Whatever follows the line containing "R3: 47k (n11, n13) -> none" in the listing below should be printed exactly, along with that line itself.
··········
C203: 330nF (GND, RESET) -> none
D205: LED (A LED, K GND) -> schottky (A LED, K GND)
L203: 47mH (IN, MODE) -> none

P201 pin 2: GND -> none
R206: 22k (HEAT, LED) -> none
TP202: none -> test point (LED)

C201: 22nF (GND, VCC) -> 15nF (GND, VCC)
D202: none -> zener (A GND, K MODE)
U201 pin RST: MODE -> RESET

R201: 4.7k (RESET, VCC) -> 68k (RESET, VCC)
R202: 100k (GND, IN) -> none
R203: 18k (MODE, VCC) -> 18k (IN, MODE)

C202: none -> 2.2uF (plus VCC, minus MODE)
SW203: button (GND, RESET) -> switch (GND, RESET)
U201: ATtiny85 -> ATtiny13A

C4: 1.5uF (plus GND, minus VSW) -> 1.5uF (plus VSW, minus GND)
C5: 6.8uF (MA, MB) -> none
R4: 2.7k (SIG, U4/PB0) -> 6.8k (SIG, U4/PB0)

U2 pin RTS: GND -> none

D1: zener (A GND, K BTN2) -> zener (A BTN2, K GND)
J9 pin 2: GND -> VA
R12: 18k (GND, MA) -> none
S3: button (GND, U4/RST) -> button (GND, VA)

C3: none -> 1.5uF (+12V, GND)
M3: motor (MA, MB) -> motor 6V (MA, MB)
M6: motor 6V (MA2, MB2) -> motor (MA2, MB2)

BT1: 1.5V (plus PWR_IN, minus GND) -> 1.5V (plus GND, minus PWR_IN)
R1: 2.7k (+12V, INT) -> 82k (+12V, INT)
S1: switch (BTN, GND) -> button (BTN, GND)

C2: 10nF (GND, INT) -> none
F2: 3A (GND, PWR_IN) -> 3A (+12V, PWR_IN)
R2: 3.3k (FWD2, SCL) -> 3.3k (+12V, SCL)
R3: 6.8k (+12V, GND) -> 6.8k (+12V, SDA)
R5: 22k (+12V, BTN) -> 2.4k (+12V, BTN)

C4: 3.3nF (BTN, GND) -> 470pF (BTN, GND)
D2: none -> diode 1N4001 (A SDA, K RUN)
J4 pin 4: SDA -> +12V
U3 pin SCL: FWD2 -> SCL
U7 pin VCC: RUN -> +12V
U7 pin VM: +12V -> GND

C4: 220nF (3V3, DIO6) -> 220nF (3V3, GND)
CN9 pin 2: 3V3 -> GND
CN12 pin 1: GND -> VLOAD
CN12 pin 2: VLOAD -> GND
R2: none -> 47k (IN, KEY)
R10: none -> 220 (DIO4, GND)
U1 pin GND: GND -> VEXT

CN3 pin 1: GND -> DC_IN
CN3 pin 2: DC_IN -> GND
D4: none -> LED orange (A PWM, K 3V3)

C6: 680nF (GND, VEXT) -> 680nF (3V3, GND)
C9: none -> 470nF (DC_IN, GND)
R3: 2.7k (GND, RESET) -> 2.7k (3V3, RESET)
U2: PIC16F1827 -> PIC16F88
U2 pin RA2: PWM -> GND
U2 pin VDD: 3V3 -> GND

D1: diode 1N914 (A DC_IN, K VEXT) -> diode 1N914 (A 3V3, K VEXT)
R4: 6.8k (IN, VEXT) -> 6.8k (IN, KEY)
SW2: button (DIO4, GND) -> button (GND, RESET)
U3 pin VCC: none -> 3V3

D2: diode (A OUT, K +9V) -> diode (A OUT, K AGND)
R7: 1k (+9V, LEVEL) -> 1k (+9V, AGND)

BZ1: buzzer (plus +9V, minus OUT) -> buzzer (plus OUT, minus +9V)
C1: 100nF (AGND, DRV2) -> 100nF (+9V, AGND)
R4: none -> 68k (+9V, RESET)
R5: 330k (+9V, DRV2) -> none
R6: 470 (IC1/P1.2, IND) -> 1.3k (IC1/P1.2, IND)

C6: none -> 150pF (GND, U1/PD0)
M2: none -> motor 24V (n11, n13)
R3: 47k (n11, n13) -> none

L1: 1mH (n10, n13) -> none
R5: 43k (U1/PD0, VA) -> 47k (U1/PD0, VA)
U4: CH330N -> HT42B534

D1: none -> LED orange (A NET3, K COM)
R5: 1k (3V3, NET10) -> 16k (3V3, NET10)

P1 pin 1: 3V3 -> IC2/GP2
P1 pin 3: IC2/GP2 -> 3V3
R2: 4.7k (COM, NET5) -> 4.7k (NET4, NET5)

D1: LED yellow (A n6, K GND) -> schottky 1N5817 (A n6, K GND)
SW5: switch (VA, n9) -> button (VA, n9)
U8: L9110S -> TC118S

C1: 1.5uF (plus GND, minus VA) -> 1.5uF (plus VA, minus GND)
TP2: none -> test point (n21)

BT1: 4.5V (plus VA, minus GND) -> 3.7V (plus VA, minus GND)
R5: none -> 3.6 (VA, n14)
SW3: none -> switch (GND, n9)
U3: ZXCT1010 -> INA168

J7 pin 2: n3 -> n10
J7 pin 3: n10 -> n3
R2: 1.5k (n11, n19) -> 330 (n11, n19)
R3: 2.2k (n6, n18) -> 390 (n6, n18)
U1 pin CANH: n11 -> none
··········
**Task response**.
R3: 47k (n11, n13) -> none

L1: 1mH (n10, n13) -> none
R5: 43k (U1/PD0, VA) -> 47k (U1/PD0, VA)
U4: CH330N -> HT42B534

D1: none -> LED orange (A NET3, K COM)
R5: 1k (3V3, NET10) -> 16k (3V3, NET10)

P1 pin 1: 3V3 -> IC2/GP2
P1 pin 3: IC2/GP2 -> 3V3
R2: 4.7k (COM, NET5) -> 4.7k (NET4, NET5)

D1: LED yellow (A n6, K GND) -> schottky 1N5817 (A n6, K GND)
SW5: switch (VA, n9) -> button (VA, n9)
U8: L9110S -> TC118S

C1: 1.5uF (plus GND, minus VA) -> 1.5uF (plus VA, minus GND)
TP2: none -> test point (n21)

BT1: 4.5V (plus VA, minus GND) -> 3.7V (plus VA, minus GND)
R5: none -> 3.6 (VA, n14)
SW3: none -> switch (GND, n9)
U3: ZXCT1010 -> INA168

J7 pin 2: n3 -> n10
J7 pin 3: n10 -> n3
R2: 1.5k (n11, n19) -> 330 (n11, n19)
R3: 2.2k (n6, n18) -> 390 (n6, n18)
U1 pin CANH: n11 -> none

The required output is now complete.